- _Source material_
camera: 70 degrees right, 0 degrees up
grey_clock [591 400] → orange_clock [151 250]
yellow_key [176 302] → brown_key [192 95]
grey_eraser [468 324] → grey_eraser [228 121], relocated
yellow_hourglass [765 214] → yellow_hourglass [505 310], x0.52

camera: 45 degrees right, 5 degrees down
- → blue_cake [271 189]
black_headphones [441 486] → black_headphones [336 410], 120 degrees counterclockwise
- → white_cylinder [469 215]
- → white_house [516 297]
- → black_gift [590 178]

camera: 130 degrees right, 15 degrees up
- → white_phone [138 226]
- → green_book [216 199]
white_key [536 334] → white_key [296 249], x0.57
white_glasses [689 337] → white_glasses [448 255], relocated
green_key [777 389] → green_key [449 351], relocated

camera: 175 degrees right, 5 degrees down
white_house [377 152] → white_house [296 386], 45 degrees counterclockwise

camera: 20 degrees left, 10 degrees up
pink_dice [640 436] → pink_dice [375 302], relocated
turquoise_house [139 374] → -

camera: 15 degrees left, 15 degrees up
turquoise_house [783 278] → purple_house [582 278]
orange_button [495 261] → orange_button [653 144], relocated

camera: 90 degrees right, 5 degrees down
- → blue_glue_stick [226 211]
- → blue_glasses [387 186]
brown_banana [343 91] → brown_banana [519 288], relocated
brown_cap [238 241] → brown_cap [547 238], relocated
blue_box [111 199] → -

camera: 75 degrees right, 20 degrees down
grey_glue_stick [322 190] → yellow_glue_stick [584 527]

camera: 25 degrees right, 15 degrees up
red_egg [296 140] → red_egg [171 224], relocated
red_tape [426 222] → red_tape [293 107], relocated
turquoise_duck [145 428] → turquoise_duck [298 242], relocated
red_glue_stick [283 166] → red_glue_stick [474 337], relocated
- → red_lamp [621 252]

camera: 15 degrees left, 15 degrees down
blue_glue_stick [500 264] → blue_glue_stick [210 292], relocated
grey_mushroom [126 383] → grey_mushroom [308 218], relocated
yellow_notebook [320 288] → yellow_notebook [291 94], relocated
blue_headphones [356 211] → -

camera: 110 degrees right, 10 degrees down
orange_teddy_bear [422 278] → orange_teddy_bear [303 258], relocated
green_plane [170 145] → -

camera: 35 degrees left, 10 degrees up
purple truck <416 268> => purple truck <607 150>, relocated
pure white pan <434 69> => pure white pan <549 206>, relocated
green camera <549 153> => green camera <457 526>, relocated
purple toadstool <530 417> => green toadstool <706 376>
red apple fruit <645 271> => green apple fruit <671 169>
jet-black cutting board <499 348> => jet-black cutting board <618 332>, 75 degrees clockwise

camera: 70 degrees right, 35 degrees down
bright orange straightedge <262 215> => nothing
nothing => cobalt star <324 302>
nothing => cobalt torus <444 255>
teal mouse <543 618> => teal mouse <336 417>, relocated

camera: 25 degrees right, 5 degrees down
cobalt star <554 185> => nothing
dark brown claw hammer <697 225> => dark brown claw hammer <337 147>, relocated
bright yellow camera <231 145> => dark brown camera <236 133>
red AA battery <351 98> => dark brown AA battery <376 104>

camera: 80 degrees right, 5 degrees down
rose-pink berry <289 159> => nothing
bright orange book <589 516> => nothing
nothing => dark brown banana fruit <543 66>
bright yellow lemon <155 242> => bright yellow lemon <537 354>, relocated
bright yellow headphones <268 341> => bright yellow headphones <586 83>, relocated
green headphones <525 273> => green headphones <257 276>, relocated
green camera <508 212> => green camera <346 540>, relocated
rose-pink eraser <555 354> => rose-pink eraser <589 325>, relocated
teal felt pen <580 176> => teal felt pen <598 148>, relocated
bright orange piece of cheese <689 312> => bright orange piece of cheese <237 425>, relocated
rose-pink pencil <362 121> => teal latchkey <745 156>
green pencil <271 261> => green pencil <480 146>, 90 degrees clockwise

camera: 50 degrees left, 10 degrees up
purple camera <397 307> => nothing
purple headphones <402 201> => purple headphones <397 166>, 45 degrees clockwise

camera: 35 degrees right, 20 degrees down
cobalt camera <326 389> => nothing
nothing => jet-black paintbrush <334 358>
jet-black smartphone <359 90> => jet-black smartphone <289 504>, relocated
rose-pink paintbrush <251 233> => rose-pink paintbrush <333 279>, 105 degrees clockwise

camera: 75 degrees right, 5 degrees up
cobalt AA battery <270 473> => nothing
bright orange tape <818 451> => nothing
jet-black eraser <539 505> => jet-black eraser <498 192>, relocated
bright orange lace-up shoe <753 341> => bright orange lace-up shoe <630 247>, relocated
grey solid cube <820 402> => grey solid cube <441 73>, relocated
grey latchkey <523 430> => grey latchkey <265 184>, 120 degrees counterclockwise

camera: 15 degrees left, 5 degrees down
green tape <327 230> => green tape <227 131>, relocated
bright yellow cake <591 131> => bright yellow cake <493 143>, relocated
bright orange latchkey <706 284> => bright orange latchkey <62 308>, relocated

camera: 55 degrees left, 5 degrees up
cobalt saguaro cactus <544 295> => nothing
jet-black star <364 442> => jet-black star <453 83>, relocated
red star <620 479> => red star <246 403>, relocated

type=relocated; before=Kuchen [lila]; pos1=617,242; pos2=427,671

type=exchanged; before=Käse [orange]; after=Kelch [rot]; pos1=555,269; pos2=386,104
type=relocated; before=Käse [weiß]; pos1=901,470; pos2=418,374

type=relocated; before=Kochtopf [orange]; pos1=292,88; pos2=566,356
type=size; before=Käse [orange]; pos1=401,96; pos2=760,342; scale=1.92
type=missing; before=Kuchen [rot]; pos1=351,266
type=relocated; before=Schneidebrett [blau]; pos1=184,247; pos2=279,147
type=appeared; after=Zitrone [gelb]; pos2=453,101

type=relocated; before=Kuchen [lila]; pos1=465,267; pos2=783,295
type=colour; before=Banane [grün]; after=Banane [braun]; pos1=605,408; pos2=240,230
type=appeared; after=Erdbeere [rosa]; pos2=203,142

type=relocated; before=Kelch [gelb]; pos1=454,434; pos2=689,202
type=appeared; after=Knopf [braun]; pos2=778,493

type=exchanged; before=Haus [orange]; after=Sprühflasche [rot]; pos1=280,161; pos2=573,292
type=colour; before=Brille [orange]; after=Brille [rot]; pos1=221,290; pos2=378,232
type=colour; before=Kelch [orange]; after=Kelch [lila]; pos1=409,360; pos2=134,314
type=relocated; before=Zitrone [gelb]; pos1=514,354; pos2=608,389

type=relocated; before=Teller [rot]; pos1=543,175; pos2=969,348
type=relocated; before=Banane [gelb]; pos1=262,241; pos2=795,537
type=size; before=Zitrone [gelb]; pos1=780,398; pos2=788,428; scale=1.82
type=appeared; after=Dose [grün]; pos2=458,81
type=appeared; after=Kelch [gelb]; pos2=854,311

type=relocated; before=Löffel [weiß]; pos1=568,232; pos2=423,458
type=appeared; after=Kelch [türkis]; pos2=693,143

- _What you will do_
Retype the entries exactly from the first line, stopping after the line with "grey_eraser [468 324]".

- _Task result_
camera: 70 degrees right, 0 degrees up
grey_clock [591 400] → orange_clock [151 250]
yellow_key [176 302] → brown_key [192 95]
grey_eraser [468 324] → grey_eraser [228 121], relocated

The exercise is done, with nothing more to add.